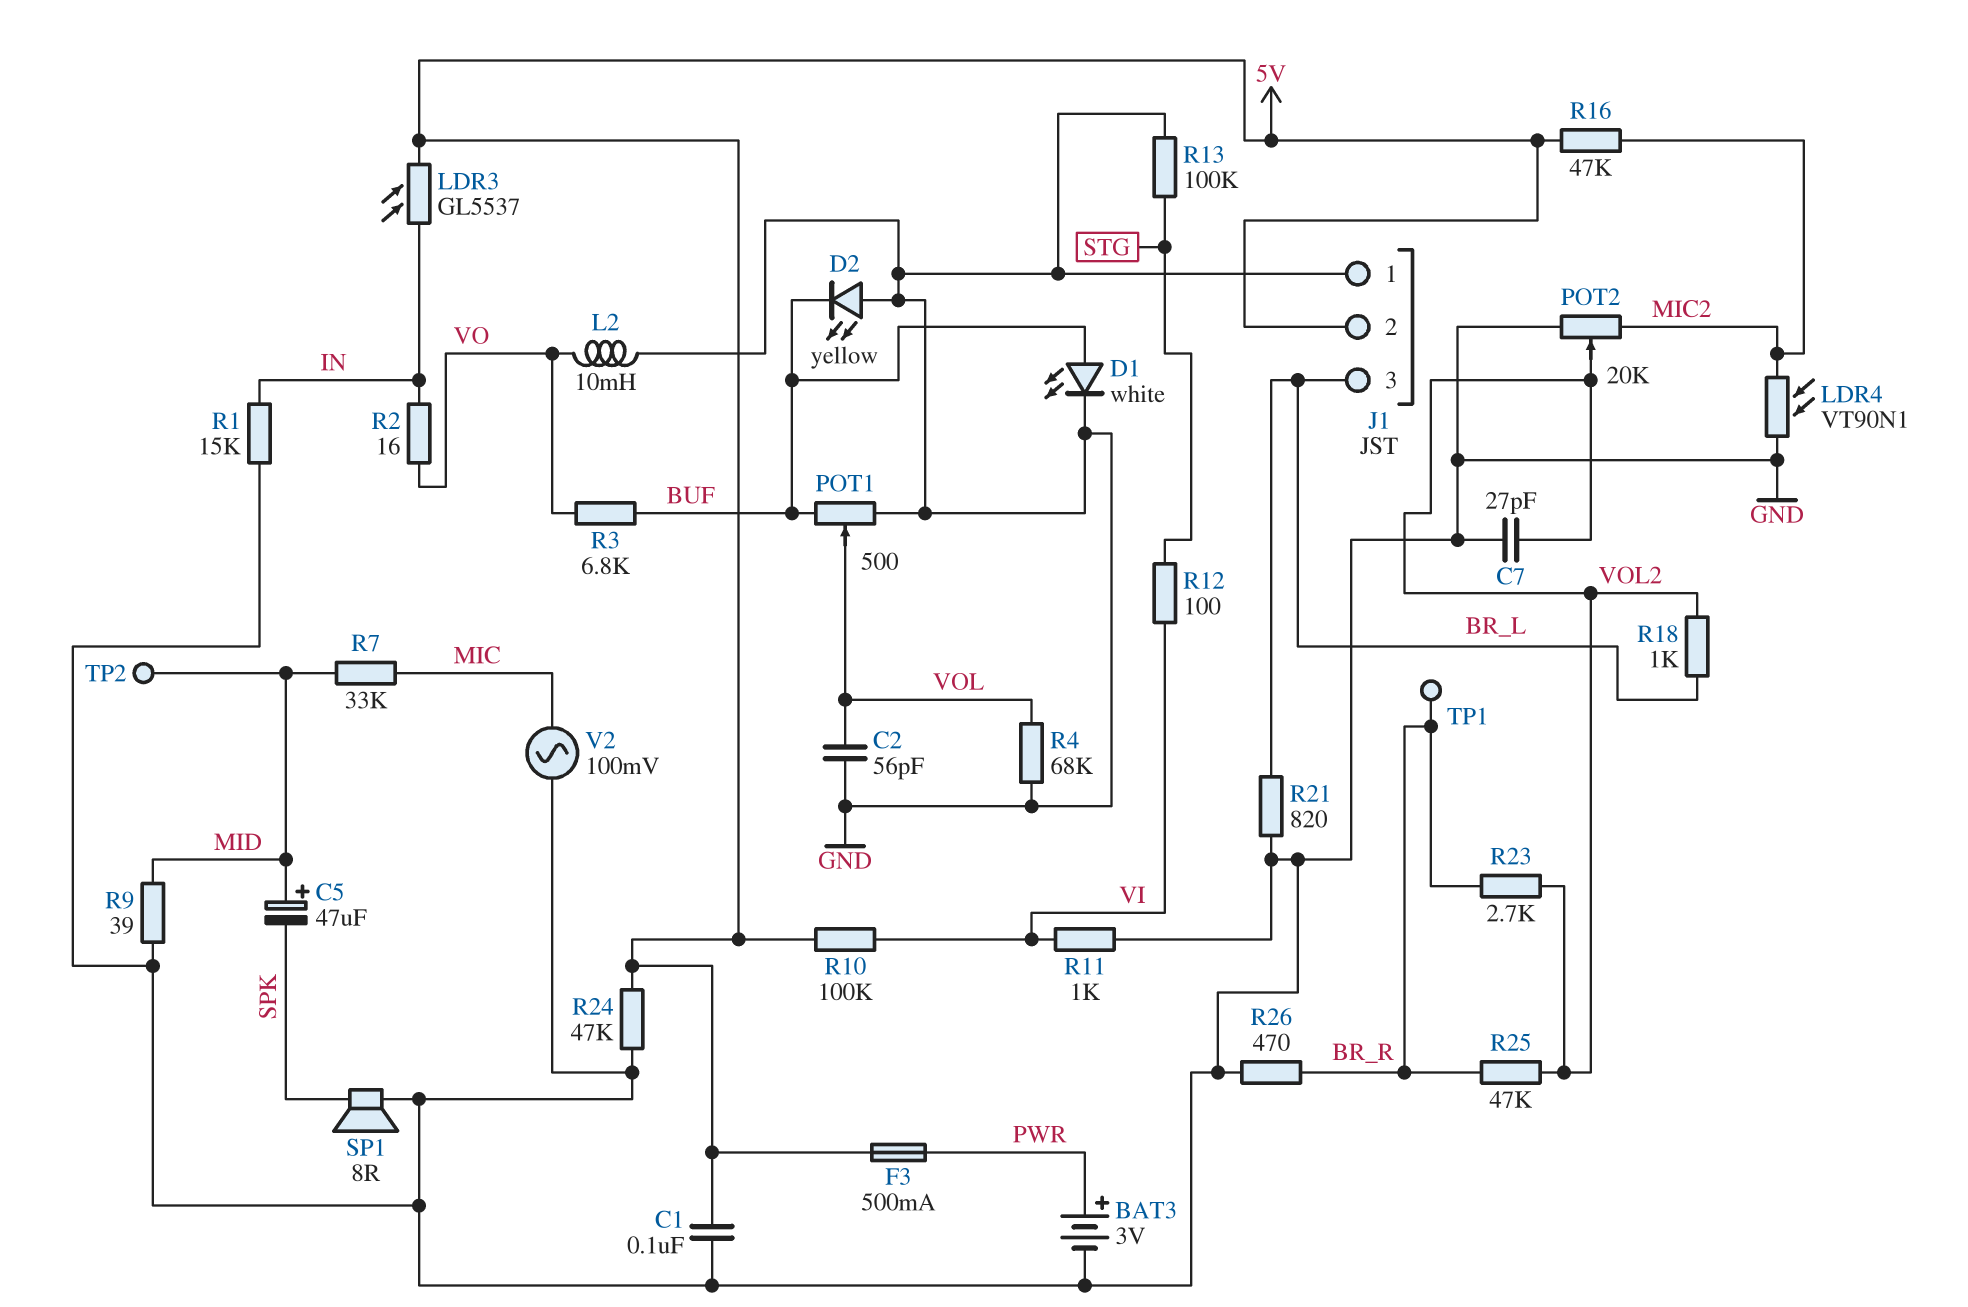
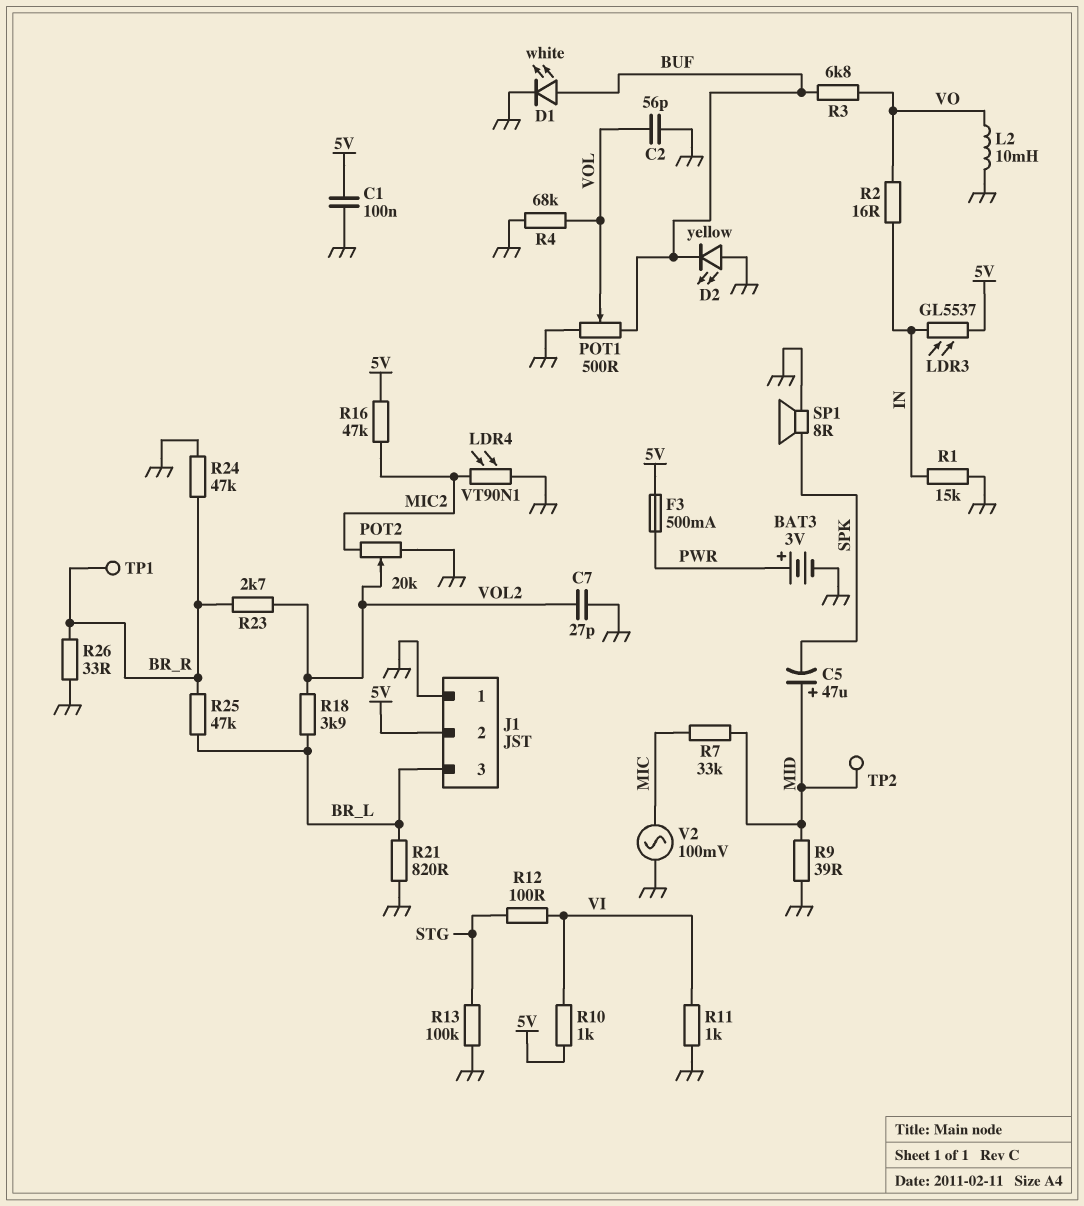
R10: 100k (5V, VI) -> 1k (5V, VI)
R18: 1k (BR_L, VOL2) -> 3.9k (BR_L, VOL2)
R24: 47k (5V, GND) -> 47k (BR_R, GND)
R25: 47k (BR_R, VOL2) -> 47k (BR_L, BR_R)
R26: 470 (BR_R, GND) -> 33 (BR_R, GND)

········

▶ _ASSIGNMENT_
Copy out the listing above exactly, and keep the pictures out of it.

▶ _ANSWER BOX_
R10: 100k (5V, VI) -> 1k (5V, VI)
R18: 1k (BR_L, VOL2) -> 3.9k (BR_L, VOL2)
R24: 47k (5V, GND) -> 47k (BR_R, GND)
R25: 47k (BR_R, VOL2) -> 47k (BR_L, BR_R)
R26: 470 (BR_R, GND) -> 33 (BR_R, GND)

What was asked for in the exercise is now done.